START PROVIDED RECORDS

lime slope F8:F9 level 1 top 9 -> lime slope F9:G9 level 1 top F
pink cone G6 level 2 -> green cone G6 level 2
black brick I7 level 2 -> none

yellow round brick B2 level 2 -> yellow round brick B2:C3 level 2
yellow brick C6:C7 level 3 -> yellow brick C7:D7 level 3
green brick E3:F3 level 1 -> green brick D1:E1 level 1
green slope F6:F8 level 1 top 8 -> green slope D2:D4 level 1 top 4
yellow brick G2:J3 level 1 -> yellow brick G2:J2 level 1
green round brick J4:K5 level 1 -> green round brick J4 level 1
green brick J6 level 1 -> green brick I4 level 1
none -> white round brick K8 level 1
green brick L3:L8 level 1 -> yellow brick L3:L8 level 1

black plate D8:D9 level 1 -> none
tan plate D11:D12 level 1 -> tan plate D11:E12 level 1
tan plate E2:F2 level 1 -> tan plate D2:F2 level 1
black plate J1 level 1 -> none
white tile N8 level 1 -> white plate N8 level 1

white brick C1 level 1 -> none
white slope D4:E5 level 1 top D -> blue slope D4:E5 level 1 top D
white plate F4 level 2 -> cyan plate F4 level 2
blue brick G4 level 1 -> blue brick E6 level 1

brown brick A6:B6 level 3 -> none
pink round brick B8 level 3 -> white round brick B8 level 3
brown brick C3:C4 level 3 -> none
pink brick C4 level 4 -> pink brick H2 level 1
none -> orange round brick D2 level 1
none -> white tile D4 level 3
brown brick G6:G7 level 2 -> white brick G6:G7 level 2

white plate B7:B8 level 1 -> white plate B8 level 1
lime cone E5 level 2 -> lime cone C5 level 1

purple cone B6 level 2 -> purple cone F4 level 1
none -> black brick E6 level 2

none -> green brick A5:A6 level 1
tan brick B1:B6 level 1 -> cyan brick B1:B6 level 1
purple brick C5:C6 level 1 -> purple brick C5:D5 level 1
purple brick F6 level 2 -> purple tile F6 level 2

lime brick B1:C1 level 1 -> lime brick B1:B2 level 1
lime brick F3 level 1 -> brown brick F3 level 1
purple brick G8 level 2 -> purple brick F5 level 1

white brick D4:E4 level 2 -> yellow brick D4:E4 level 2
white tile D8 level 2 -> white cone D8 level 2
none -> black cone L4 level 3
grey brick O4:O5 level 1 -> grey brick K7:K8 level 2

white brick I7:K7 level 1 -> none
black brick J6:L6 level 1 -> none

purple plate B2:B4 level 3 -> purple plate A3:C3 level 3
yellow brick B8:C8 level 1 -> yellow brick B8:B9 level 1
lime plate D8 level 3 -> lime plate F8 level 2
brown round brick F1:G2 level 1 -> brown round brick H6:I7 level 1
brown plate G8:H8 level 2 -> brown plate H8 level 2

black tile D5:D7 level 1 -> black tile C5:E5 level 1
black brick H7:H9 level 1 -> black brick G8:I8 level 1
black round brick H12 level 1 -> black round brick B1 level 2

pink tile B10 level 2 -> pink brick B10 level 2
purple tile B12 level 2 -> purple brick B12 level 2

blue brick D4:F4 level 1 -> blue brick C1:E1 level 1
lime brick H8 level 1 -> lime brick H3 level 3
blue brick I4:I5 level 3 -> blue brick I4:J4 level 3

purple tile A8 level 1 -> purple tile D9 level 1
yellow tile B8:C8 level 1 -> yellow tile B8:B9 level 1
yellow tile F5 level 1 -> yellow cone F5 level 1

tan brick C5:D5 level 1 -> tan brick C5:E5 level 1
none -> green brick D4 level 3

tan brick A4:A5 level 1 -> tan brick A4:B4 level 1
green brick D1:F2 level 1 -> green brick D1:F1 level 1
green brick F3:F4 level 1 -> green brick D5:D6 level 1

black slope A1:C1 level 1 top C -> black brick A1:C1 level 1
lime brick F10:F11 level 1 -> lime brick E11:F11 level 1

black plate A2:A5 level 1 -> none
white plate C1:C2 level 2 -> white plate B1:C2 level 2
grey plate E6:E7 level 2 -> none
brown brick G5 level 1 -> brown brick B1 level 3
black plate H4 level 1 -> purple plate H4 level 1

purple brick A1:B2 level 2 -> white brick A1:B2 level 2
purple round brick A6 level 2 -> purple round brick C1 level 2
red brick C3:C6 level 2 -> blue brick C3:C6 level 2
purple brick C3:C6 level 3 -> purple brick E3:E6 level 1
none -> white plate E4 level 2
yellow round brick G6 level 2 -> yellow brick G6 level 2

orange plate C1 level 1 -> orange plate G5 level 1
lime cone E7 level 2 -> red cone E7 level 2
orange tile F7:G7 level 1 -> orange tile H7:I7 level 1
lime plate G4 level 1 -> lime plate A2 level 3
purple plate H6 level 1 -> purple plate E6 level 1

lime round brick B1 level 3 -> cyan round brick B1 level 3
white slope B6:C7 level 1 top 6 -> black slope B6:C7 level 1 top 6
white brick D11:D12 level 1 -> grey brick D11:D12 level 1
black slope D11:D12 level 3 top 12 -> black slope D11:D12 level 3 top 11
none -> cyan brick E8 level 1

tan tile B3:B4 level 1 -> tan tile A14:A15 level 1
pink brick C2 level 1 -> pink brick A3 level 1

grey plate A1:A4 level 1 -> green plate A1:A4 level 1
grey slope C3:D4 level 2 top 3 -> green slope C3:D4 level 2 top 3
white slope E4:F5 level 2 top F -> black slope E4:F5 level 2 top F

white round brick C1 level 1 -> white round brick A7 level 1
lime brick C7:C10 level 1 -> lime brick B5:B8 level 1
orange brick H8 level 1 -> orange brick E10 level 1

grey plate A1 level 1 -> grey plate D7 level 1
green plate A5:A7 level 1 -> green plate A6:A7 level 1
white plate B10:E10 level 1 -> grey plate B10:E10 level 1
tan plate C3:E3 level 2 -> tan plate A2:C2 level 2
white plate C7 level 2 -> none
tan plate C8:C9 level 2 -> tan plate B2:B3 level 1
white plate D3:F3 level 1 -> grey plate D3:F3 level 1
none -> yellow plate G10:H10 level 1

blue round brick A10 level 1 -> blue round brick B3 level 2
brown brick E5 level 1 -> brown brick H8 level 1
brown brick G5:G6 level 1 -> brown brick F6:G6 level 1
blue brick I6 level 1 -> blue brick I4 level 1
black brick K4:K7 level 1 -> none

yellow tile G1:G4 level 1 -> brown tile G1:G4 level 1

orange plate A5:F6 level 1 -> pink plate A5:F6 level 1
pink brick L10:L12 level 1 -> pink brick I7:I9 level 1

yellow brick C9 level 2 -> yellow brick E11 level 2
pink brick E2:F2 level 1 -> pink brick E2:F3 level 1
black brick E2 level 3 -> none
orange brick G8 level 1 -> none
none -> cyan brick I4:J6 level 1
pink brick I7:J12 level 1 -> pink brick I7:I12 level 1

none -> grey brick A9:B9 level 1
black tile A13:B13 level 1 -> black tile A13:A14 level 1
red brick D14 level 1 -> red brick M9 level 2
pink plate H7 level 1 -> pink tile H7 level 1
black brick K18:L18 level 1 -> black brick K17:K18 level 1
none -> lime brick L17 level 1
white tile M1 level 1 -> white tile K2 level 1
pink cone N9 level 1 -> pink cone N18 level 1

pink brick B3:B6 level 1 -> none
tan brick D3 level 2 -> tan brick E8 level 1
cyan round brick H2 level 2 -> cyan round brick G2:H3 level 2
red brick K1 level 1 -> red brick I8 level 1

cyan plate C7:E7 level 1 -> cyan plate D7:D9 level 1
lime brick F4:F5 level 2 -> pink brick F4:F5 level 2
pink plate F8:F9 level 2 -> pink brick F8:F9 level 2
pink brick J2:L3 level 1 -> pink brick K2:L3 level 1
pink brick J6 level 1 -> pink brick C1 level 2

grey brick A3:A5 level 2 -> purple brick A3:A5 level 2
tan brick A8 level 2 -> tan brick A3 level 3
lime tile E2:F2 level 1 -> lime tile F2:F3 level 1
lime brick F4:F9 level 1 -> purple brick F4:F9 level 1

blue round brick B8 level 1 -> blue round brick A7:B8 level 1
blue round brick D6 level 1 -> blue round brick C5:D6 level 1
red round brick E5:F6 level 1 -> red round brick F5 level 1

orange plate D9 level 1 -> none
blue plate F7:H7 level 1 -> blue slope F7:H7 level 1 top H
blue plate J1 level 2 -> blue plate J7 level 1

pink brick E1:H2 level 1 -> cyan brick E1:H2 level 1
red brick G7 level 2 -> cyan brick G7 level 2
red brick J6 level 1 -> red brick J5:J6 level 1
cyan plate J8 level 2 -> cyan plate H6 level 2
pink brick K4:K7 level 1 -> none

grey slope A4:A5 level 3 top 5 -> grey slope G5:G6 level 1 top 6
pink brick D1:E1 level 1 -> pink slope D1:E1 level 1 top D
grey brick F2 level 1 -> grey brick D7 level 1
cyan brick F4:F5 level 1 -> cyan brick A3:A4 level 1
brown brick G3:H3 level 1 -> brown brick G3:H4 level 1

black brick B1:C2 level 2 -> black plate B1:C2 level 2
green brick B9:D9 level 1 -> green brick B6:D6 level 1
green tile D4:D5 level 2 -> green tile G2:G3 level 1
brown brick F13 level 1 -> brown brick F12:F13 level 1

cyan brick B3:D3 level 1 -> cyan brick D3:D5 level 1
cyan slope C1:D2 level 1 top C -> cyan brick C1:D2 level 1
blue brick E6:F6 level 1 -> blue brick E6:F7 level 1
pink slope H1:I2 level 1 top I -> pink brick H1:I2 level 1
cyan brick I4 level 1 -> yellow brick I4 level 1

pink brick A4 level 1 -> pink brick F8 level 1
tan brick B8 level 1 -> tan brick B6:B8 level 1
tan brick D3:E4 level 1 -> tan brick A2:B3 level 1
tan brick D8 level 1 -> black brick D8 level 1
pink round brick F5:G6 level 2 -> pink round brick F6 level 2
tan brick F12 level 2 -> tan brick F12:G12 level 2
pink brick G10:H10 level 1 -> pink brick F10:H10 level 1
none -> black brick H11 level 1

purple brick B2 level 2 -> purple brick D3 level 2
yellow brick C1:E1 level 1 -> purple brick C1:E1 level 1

END PROVIDED RECORDS

PROBLEM REQUIREMENTS:
Out of the data above, transcribe exactly and only the lines starting with the line that has "purple plate B2:B4" and going on through the line that has "purple tile A8", both included.

ANSWER BOX:
purple plate B2:B4 level 3 -> purple plate A3:C3 level 3
yellow brick B8:C8 level 1 -> yellow brick B8:B9 level 1
lime plate D8 level 3 -> lime plate F8 level 2
brown round brick F1:G2 level 1 -> brown round brick H6:I7 level 1
brown plate G8:H8 level 2 -> brown plate H8 level 2

black tile D5:D7 level 1 -> black tile C5:E5 level 1
black brick H7:H9 level 1 -> black brick G8:I8 level 1
black round brick H12 level 1 -> black round brick B1 level 2

pink tile B10 level 2 -> pink brick B10 level 2
purple tile B12 level 2 -> purple brick B12 level 2

blue brick D4:F4 level 1 -> blue brick C1:E1 level 1
lime brick H8 level 1 -> lime brick H3 level 3
blue brick I4:I5 level 3 -> blue brick I4:J4 level 3

purple tile A8 level 1 -> purple tile D9 level 1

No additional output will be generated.